● **Your objective**:
Below is a block of entries; repeat exactly the lines starting at the line that contains "C102: 22nF (GND, VCC) -> 150nF (GND, VCC)" and ending at the line that contains "C3: 220uF (DGND, VIN) -> 220uF (VDD, VIN)", both included.

Modification records

□ □ □ □ □

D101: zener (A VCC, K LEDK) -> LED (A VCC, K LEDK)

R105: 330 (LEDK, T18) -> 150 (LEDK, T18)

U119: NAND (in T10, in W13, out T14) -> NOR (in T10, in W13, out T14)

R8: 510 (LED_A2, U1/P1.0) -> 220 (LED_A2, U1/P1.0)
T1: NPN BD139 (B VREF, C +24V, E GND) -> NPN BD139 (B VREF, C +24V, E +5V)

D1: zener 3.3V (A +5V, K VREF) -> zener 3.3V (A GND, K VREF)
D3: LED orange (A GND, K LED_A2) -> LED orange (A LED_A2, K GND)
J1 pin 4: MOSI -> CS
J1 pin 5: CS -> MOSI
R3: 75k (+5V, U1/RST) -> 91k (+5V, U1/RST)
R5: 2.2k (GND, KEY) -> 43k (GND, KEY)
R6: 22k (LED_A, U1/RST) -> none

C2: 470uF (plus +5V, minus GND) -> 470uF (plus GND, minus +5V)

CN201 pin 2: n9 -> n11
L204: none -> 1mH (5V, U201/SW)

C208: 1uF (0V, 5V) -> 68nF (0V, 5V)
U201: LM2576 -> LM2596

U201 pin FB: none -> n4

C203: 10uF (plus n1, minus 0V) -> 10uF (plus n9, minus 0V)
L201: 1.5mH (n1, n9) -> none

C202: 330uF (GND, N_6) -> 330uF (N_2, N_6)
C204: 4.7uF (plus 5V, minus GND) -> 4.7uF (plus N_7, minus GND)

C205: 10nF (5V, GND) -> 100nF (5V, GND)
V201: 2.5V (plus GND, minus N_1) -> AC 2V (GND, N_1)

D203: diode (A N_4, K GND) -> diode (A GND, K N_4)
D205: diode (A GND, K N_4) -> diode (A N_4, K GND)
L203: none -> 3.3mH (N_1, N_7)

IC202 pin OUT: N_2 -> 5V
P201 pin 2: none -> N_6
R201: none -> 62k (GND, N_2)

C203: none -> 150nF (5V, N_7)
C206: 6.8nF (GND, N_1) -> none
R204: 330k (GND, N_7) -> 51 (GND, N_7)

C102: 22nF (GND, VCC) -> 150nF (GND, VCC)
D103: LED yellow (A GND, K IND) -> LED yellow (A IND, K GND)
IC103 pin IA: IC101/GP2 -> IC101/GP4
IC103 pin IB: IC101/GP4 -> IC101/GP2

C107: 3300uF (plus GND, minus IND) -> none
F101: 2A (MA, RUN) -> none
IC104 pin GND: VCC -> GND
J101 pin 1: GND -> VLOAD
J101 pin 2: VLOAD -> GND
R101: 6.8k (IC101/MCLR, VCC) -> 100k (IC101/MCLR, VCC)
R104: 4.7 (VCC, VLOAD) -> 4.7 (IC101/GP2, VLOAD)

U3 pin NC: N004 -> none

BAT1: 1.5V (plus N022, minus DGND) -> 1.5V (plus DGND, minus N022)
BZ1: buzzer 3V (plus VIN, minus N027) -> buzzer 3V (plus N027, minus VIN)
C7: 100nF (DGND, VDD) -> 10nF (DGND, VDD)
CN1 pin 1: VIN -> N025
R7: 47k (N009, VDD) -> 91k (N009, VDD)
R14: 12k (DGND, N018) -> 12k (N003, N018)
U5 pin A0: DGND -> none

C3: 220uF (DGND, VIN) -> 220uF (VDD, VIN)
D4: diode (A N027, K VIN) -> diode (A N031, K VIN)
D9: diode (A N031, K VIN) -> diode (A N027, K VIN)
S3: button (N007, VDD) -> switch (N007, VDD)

□ □ □ □ □

● **Completed exercise**:
C102: 22nF (GND, VCC) -> 150nF (GND, VCC)
D103: LED yellow (A GND, K IND) -> LED yellow (A IND, K GND)
IC103 pin IA: IC101/GP2 -> IC101/GP4
IC103 pin IB: IC101/GP4 -> IC101/GP2

C107: 3300uF (plus GND, minus IND) -> none
F101: 2A (MA, RUN) -> none
IC104 pin GND: VCC -> GND
J101 pin 1: GND -> VLOAD
J101 pin 2: VLOAD -> GND
R101: 6.8k (IC101/MCLR, VCC) -> 100k (IC101/MCLR, VCC)
R104: 4.7 (VCC, VLOAD) -> 4.7 (IC101/GP2, VLOAD)

U3 pin NC: N004 -> none

BAT1: 1.5V (plus N022, minus DGND) -> 1.5V (plus DGND, minus N022)
BZ1: buzzer 3V (plus VIN, minus N027) -> buzzer 3V (plus N027, minus VIN)
C7: 100nF (DGND, VDD) -> 10nF (DGND, VDD)
CN1 pin 1: VIN -> N025
R7: 47k (N009, VDD) -> 91k (N009, VDD)
R14: 12k (DGND, N018) -> 12k (N003, N018)
U5 pin A0: DGND -> none

C3: 220uF (DGND, VIN) -> 220uF (VDD, VIN)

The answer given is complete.